[Before-and-after scene images]

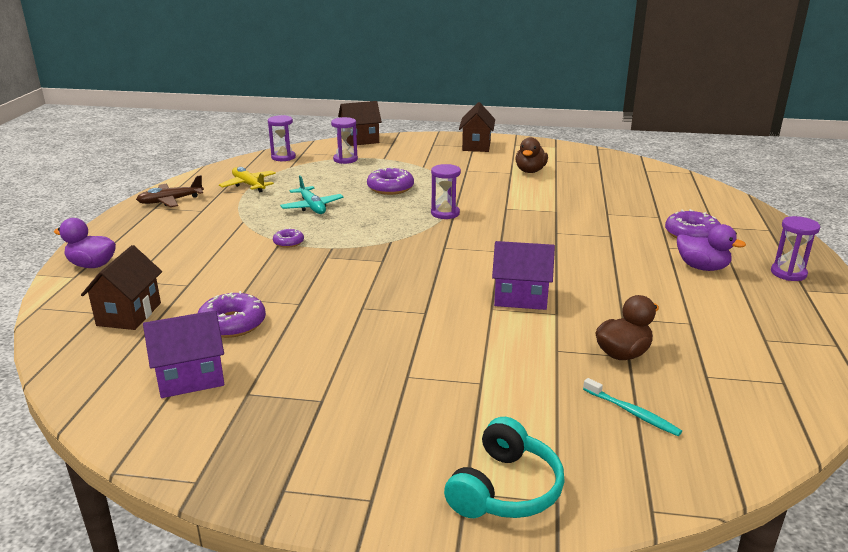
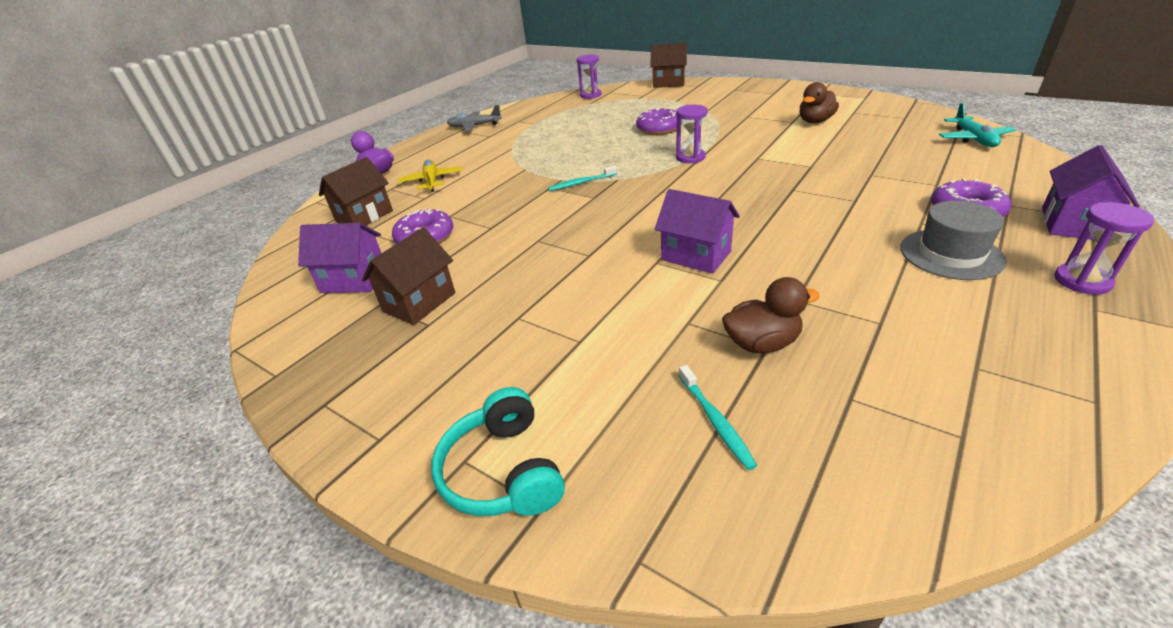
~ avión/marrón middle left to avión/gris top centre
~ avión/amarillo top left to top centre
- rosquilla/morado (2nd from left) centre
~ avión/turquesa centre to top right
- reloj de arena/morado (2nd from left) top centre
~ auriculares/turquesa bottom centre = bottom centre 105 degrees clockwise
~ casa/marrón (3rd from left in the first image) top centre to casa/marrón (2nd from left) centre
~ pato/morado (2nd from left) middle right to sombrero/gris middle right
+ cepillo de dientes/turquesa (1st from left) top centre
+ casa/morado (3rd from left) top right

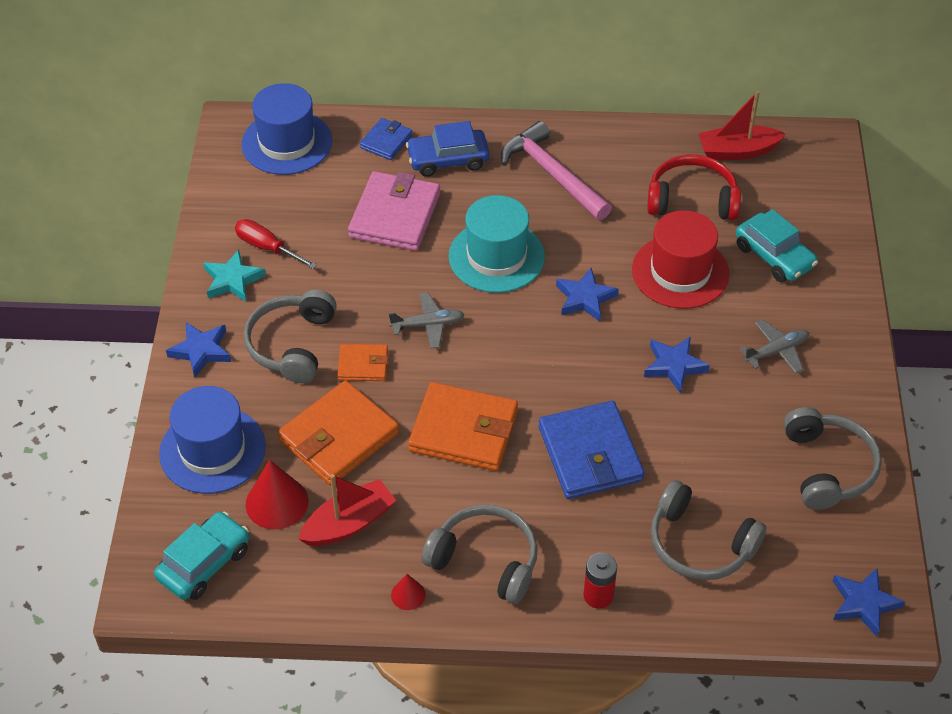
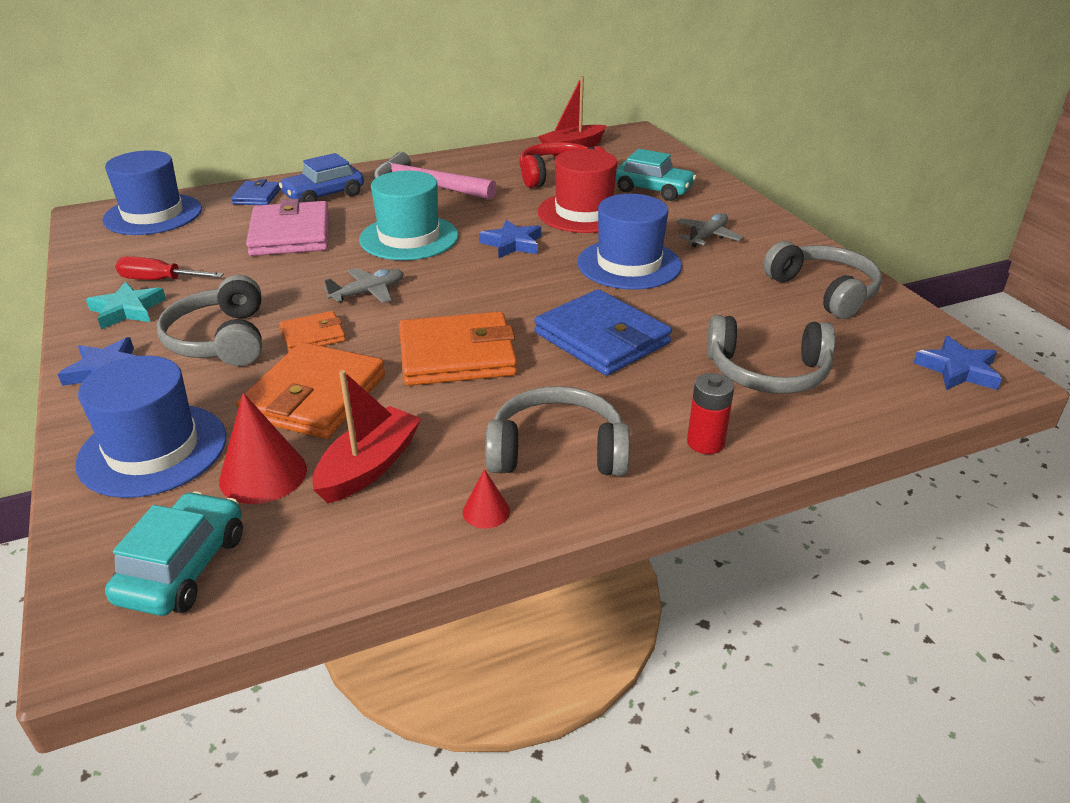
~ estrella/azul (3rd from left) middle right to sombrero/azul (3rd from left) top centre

How to complete this task. Find the line containing "sombrero/gris middle right", then extract it and every line after it to the end of the data above, exactly and nothing else, without pictures.

Expected answer.
~ pato/morado (2nd from left) middle right to sombrero/gris middle right
+ cepillo de dientes/turquesa (1st from left) top centre
+ casa/morado (3rd from left) top right

~ estrella/azul (3rd from left) middle right to sombrero/azul (3rd from left) top centre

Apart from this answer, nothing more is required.